## Exercise directions:
Please rewrite every line of the data below, changing "counterclockwise" to "anticlockwise" wherever it appears and keeping everything else the same. Leave out the picture lines.

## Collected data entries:
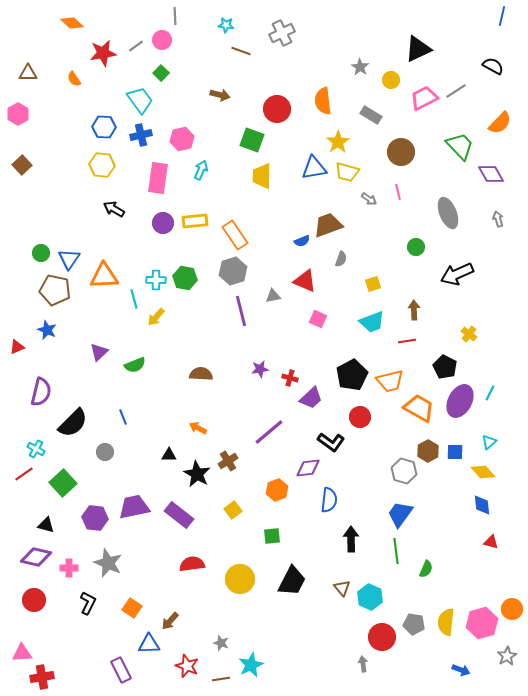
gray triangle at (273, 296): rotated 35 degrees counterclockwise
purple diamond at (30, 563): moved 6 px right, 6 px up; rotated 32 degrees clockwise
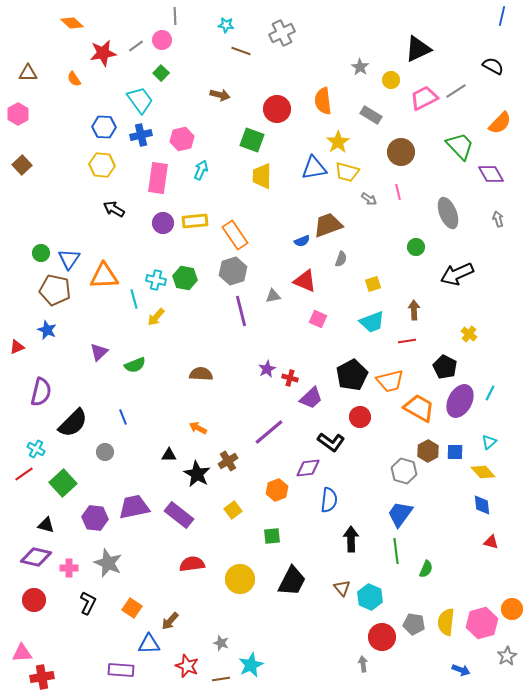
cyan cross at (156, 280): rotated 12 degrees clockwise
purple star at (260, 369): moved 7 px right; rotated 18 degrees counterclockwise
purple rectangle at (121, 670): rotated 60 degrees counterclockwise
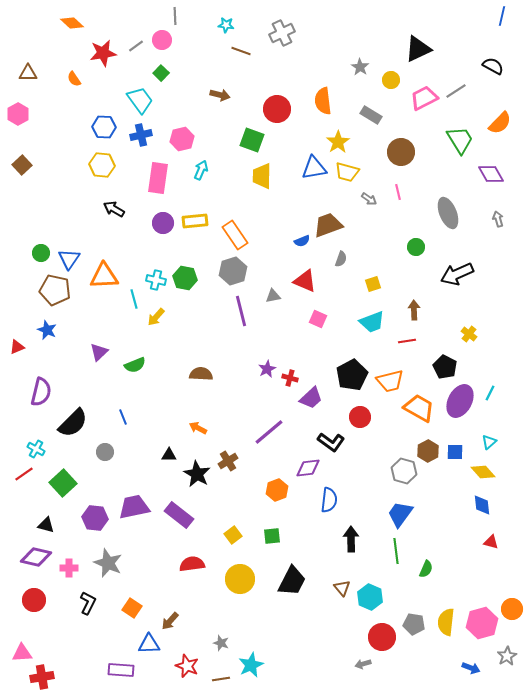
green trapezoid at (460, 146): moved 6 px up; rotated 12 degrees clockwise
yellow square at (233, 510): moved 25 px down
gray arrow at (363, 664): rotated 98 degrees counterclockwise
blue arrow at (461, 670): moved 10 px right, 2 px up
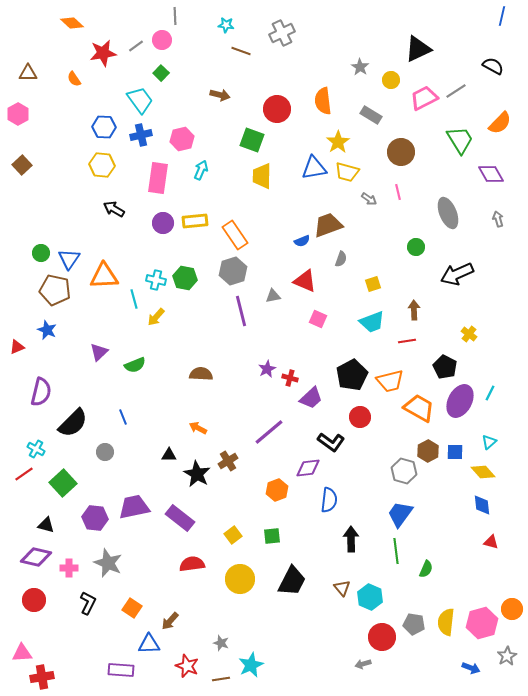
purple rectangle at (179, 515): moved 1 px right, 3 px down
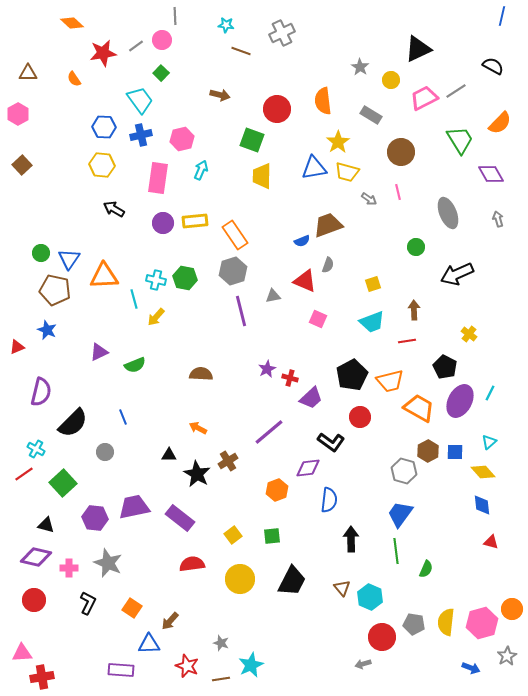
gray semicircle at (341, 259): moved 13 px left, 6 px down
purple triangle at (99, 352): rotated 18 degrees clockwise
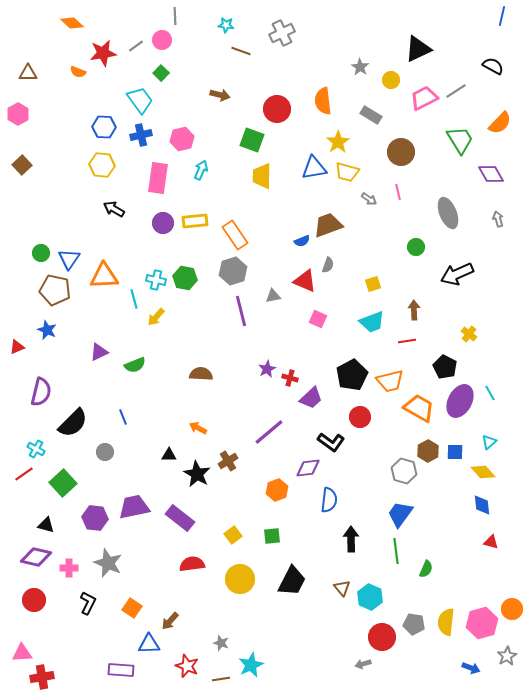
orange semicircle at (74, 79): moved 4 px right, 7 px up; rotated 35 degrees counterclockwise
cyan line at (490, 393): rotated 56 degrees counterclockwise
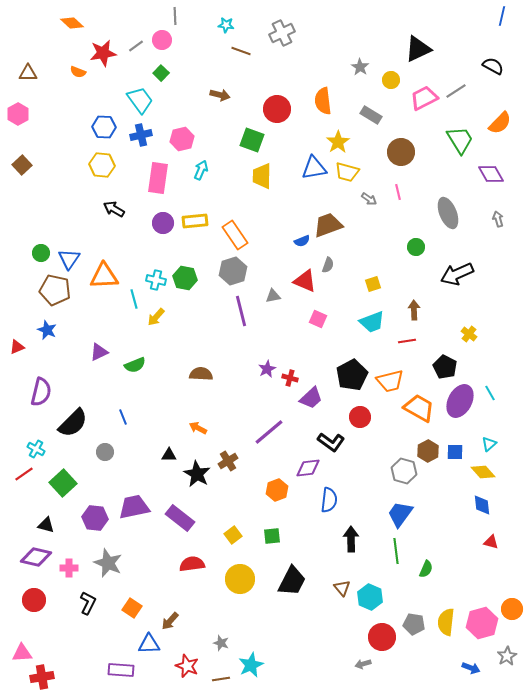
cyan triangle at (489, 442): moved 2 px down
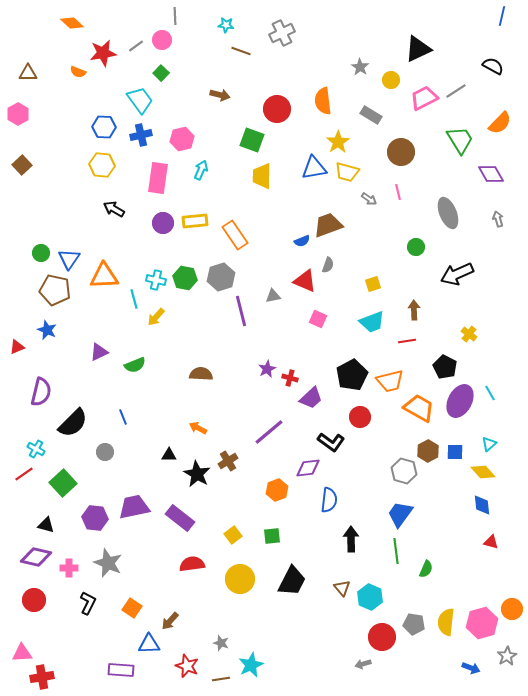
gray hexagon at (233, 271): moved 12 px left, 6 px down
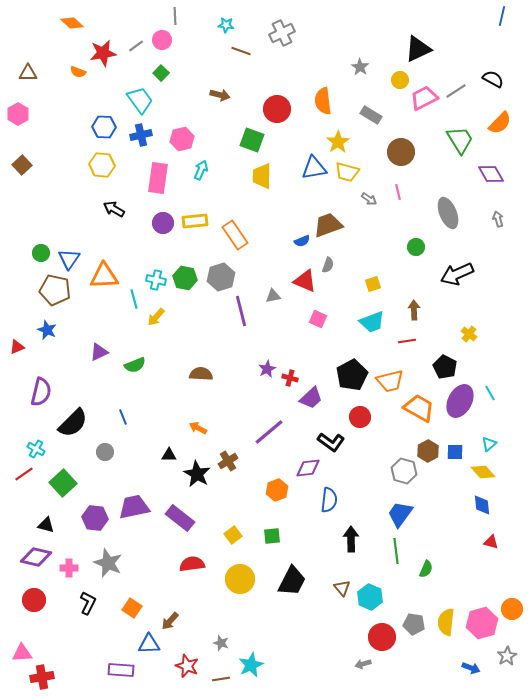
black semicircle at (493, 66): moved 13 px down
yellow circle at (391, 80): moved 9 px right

## The completed task:
gray triangle at (273, 296): rotated 35 degrees anticlockwise
purple diamond at (30, 563): moved 6 px right, 6 px up; rotated 32 degrees clockwise
cyan cross at (156, 280): rotated 12 degrees clockwise
purple star at (260, 369): moved 7 px right; rotated 18 degrees anticlockwise
purple rectangle at (121, 670): rotated 60 degrees anticlockwise
green trapezoid at (460, 146): moved 6 px up; rotated 12 degrees clockwise
yellow square at (233, 510): moved 25 px down
gray arrow at (363, 664): rotated 98 degrees anticlockwise
blue arrow at (461, 670): moved 10 px right, 2 px up
purple rectangle at (179, 515): moved 1 px right, 3 px down
gray semicircle at (341, 259): moved 13 px left, 6 px down
purple triangle at (99, 352): rotated 18 degrees clockwise
orange semicircle at (74, 79): moved 4 px right, 7 px up; rotated 35 degrees anticlockwise
cyan line at (490, 393): rotated 56 degrees anticlockwise
cyan triangle at (489, 442): moved 2 px down
gray hexagon at (233, 271): moved 12 px left, 6 px down
black semicircle at (493, 66): moved 13 px down
yellow circle at (391, 80): moved 9 px right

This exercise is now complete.